→ **Action item**:
Repeat the records below exactly from the line containing "orange star: (26, 96) -> (25, 86), turned -30" to the line containing "white semicircle: (111, 35)", taking in both of those lines. Drop the pictures.
====== Exercise inputs
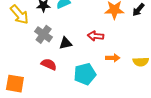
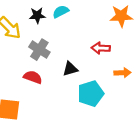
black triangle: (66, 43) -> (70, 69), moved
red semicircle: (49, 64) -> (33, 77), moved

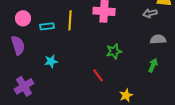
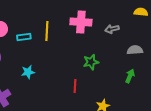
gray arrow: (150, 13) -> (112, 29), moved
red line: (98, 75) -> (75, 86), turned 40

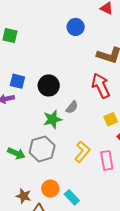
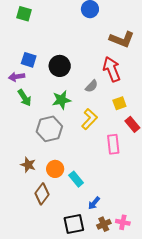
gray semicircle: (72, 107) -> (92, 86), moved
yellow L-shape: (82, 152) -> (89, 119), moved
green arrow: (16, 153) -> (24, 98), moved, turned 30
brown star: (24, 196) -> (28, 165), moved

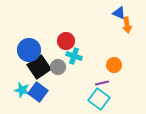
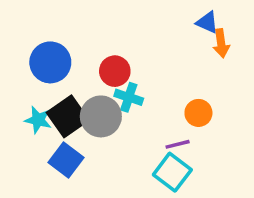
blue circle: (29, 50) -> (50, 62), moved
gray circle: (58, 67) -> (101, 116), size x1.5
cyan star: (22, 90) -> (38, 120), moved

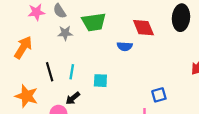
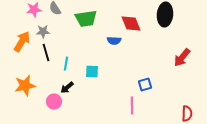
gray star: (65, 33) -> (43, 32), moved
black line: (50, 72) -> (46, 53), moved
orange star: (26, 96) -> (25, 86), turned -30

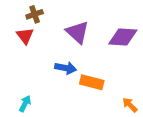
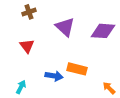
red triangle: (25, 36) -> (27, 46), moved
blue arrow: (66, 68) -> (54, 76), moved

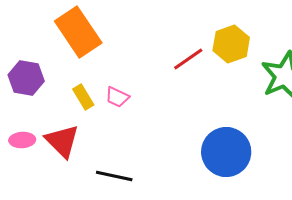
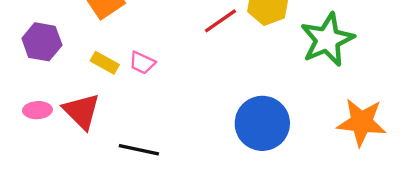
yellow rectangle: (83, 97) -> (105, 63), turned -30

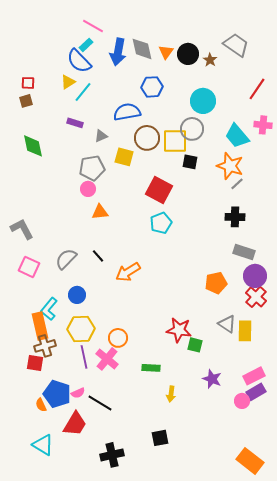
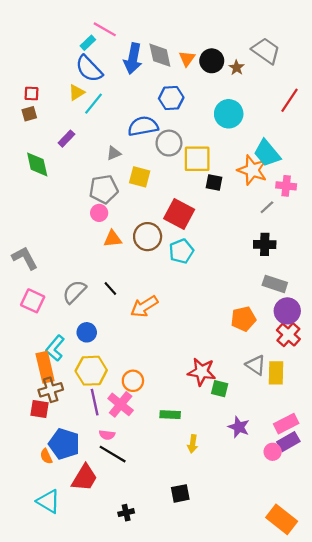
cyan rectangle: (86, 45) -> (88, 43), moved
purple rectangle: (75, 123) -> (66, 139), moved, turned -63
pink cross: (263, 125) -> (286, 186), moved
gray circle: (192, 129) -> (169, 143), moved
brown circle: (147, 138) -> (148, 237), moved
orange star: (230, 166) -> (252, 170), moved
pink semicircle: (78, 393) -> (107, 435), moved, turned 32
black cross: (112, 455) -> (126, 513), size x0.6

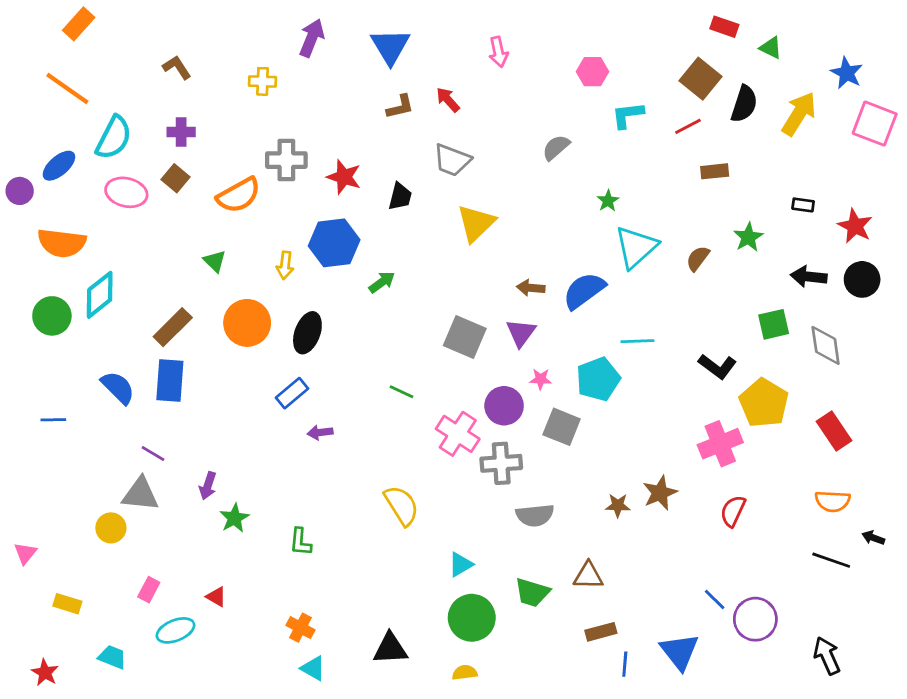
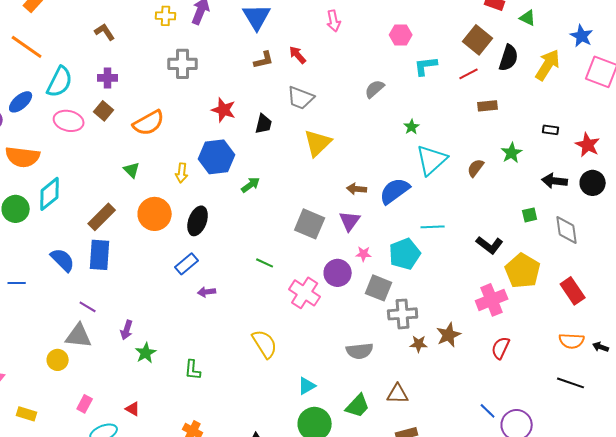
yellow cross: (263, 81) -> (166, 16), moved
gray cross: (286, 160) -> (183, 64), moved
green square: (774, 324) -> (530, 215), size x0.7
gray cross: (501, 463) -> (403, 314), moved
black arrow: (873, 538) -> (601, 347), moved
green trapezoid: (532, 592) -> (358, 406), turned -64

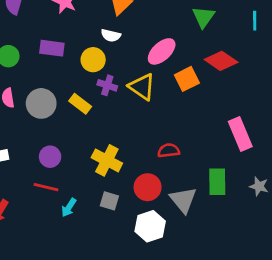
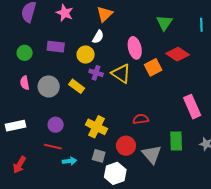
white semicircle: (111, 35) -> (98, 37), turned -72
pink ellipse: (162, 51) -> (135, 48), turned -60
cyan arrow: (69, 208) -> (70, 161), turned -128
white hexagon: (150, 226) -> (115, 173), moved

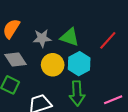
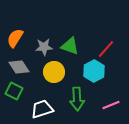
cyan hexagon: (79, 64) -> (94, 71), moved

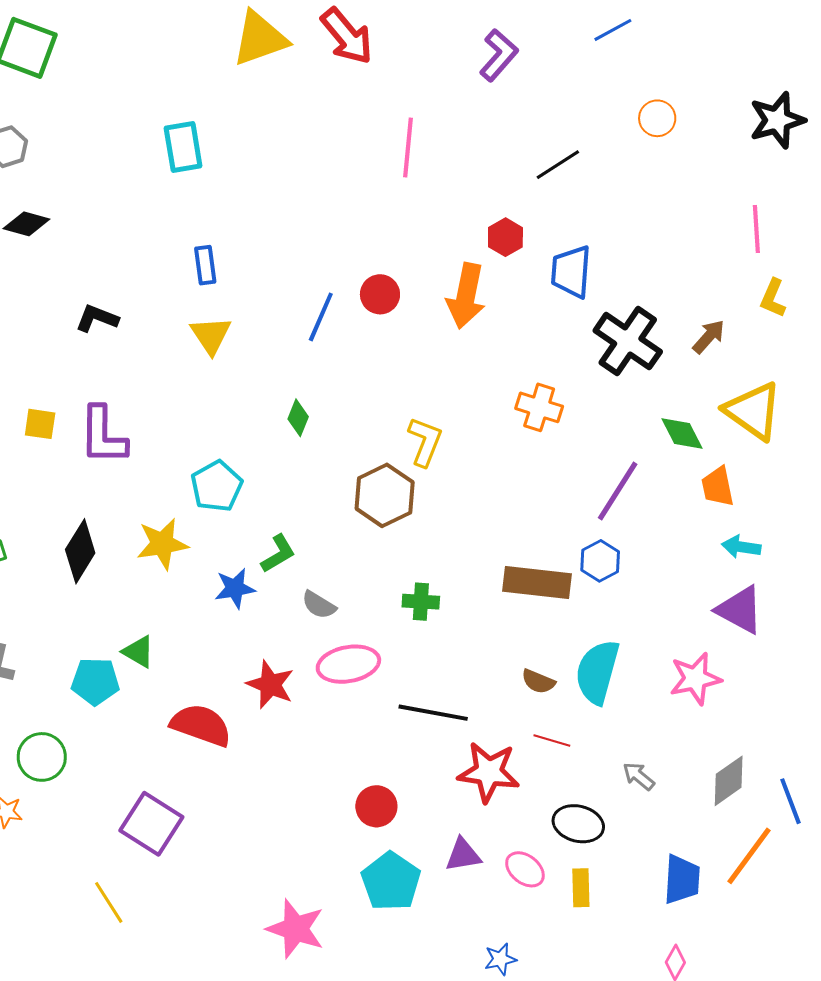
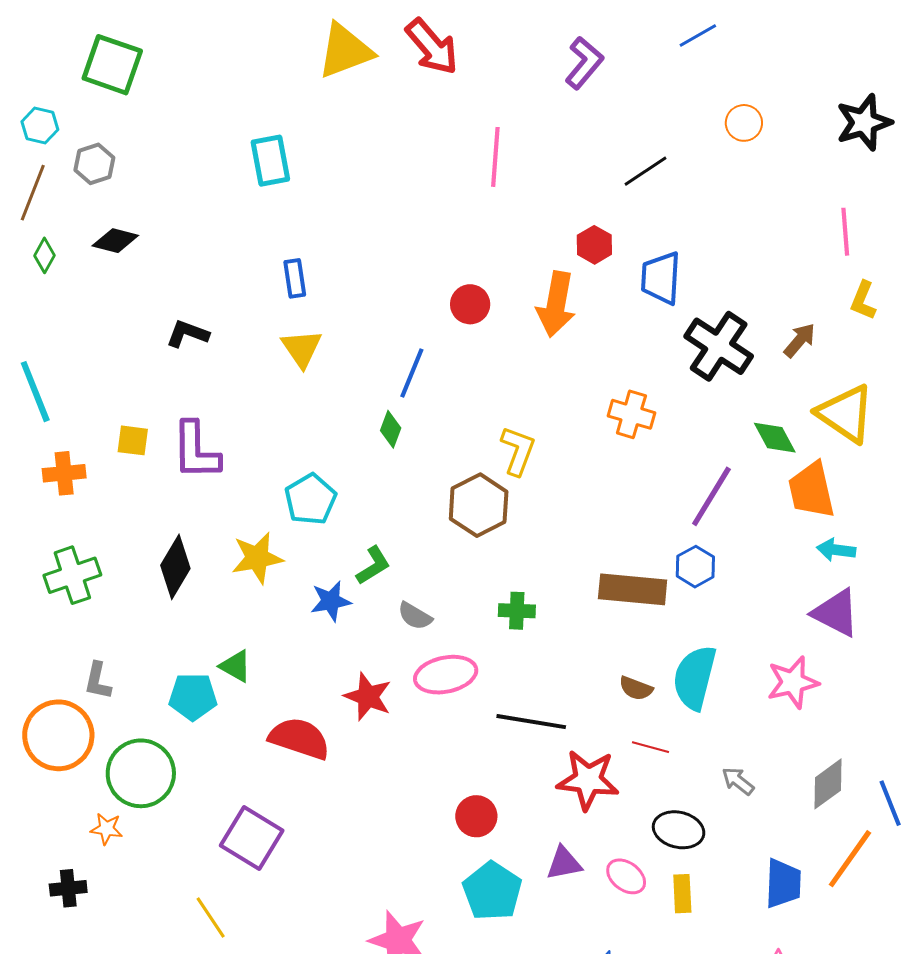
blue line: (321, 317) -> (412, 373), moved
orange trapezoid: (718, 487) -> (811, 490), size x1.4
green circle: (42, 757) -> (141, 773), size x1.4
============
→ **Reply to the exercise**:
orange star: (26, 96) -> (25, 86), turned -30

red triangle: (25, 36) -> (27, 46), moved
blue arrow: (66, 68) -> (54, 76), moved

yellow rectangle: (83, 97) -> (105, 63), turned -30

cyan rectangle: (86, 45) -> (88, 43), moved
purple rectangle: (75, 123) -> (66, 139), moved, turned -63
pink cross: (263, 125) -> (286, 186), moved
gray circle: (192, 129) -> (169, 143), moved
brown circle: (147, 138) -> (148, 237), moved
orange star: (230, 166) -> (252, 170), moved
pink semicircle: (78, 393) -> (107, 435), moved, turned 32
black cross: (112, 455) -> (126, 513), size x0.6

yellow cross: (263, 81) -> (166, 16), moved
gray cross: (286, 160) -> (183, 64), moved
green square: (774, 324) -> (530, 215), size x0.7
gray cross: (501, 463) -> (403, 314), moved
black arrow: (873, 538) -> (601, 347), moved
green trapezoid: (532, 592) -> (358, 406), turned -64

white semicircle: (111, 35) -> (98, 37), turned -72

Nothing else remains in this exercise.